-- ACTIVITY --
The whole listing below should be duplicated exactly, with nothing left out.
━━━━━━━━━━━━━━━━
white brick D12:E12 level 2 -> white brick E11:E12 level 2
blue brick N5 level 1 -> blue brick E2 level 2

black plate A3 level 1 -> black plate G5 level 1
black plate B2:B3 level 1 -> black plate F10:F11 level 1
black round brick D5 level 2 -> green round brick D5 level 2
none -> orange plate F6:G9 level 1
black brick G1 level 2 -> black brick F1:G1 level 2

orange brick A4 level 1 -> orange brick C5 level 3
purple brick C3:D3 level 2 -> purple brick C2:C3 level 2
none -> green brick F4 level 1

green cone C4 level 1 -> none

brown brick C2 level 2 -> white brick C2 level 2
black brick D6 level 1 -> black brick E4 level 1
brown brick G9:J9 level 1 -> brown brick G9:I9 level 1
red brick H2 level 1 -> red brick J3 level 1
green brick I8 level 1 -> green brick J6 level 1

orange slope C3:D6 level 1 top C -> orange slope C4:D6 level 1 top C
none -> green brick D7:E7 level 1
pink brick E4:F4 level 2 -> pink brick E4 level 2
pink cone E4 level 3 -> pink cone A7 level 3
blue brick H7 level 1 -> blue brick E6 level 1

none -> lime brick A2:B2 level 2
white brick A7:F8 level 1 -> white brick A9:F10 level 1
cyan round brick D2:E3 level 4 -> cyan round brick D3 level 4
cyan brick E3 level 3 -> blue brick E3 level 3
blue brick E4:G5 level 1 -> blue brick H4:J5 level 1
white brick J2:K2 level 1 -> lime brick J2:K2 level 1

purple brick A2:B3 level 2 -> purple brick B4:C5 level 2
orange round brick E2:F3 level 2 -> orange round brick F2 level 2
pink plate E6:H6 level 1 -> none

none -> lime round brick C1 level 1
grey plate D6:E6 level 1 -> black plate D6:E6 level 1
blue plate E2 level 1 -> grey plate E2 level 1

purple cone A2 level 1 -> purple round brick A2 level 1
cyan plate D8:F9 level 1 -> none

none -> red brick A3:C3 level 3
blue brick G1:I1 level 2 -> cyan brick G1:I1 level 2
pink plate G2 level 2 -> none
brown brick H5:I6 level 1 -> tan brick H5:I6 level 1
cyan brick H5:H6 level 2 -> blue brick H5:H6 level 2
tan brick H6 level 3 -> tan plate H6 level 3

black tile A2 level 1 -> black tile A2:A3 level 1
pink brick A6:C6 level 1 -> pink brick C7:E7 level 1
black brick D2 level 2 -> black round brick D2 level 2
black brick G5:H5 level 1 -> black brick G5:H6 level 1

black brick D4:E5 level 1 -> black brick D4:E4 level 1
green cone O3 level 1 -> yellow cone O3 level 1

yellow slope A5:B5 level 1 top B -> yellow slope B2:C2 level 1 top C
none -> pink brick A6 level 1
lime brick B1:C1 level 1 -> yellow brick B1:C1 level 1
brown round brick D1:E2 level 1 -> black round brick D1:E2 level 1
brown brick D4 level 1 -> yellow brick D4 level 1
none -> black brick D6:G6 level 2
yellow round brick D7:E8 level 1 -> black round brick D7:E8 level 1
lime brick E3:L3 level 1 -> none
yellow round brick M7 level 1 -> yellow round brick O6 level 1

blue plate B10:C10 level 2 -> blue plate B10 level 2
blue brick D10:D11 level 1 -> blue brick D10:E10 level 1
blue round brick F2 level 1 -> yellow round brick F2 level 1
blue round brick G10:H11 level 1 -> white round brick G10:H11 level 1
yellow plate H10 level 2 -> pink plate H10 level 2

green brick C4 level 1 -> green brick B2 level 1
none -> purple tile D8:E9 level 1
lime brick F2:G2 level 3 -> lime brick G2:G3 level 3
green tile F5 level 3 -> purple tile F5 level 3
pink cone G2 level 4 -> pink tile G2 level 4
━━━━━━━━━━━━━━━━
-- ANSWER BOX --
white brick D12:E12 level 2 -> white brick E11:E12 level 2
blue brick N5 level 1 -> blue brick E2 level 2

black plate A3 level 1 -> black plate G5 level 1
black plate B2:B3 level 1 -> black plate F10:F11 level 1
black round brick D5 level 2 -> green round brick D5 level 2
none -> orange plate F6:G9 level 1
black brick G1 level 2 -> black brick F1:G1 level 2

orange brick A4 level 1 -> orange brick C5 level 3
purple brick C3:D3 level 2 -> purple brick C2:C3 level 2
none -> green brick F4 level 1

green cone C4 level 1 -> none

brown brick C2 level 2 -> white brick C2 level 2
black brick D6 level 1 -> black brick E4 level 1
brown brick G9:J9 level 1 -> brown brick G9:I9 level 1
red brick H2 level 1 -> red brick J3 level 1
green brick I8 level 1 -> green brick J6 level 1

orange slope C3:D6 level 1 top C -> orange slope C4:D6 level 1 top C
none -> green brick D7:E7 level 1
pink brick E4:F4 level 2 -> pink brick E4 level 2
pink cone E4 level 3 -> pink cone A7 level 3
blue brick H7 level 1 -> blue brick E6 level 1

none -> lime brick A2:B2 level 2
white brick A7:F8 level 1 -> white brick A9:F10 level 1
cyan round brick D2:E3 level 4 -> cyan round brick D3 level 4
cyan brick E3 level 3 -> blue brick E3 level 3
blue brick E4:G5 level 1 -> blue brick H4:J5 level 1
white brick J2:K2 level 1 -> lime brick J2:K2 level 1

purple brick A2:B3 level 2 -> purple brick B4:C5 level 2
orange round brick E2:F3 level 2 -> orange round brick F2 level 2
pink plate E6:H6 level 1 -> none

none -> lime round brick C1 level 1
grey plate D6:E6 level 1 -> black plate D6:E6 level 1
blue plate E2 level 1 -> grey plate E2 level 1

purple cone A2 level 1 -> purple round brick A2 level 1
cyan plate D8:F9 level 1 -> none

none -> red brick A3:C3 level 3
blue brick G1:I1 level 2 -> cyan brick G1:I1 level 2
pink plate G2 level 2 -> none
brown brick H5:I6 level 1 -> tan brick H5:I6 level 1
cyan brick H5:H6 level 2 -> blue brick H5:H6 level 2
tan brick H6 level 3 -> tan plate H6 level 3

black tile A2 level 1 -> black tile A2:A3 level 1
pink brick A6:C6 level 1 -> pink brick C7:E7 level 1
black brick D2 level 2 -> black round brick D2 level 2
black brick G5:H5 level 1 -> black brick G5:H6 level 1

black brick D4:E5 level 1 -> black brick D4:E4 level 1
green cone O3 level 1 -> yellow cone O3 level 1

yellow slope A5:B5 level 1 top B -> yellow slope B2:C2 level 1 top C
none -> pink brick A6 level 1
lime brick B1:C1 level 1 -> yellow brick B1:C1 level 1
brown round brick D1:E2 level 1 -> black round brick D1:E2 level 1
brown brick D4 level 1 -> yellow brick D4 level 1
none -> black brick D6:G6 level 2
yellow round brick D7:E8 level 1 -> black round brick D7:E8 level 1
lime brick E3:L3 level 1 -> none
yellow round brick M7 level 1 -> yellow round brick O6 level 1

blue plate B10:C10 level 2 -> blue plate B10 level 2
blue brick D10:D11 level 1 -> blue brick D10:E10 level 1
blue round brick F2 level 1 -> yellow round brick F2 level 1
blue round brick G10:H11 level 1 -> white round brick G10:H11 level 1
yellow plate H10 level 2 -> pink plate H10 level 2

green brick C4 level 1 -> green brick B2 level 1
none -> purple tile D8:E9 level 1
lime brick F2:G2 level 3 -> lime brick G2:G3 level 3
green tile F5 level 3 -> purple tile F5 level 3
pink cone G2 level 4 -> pink tile G2 level 4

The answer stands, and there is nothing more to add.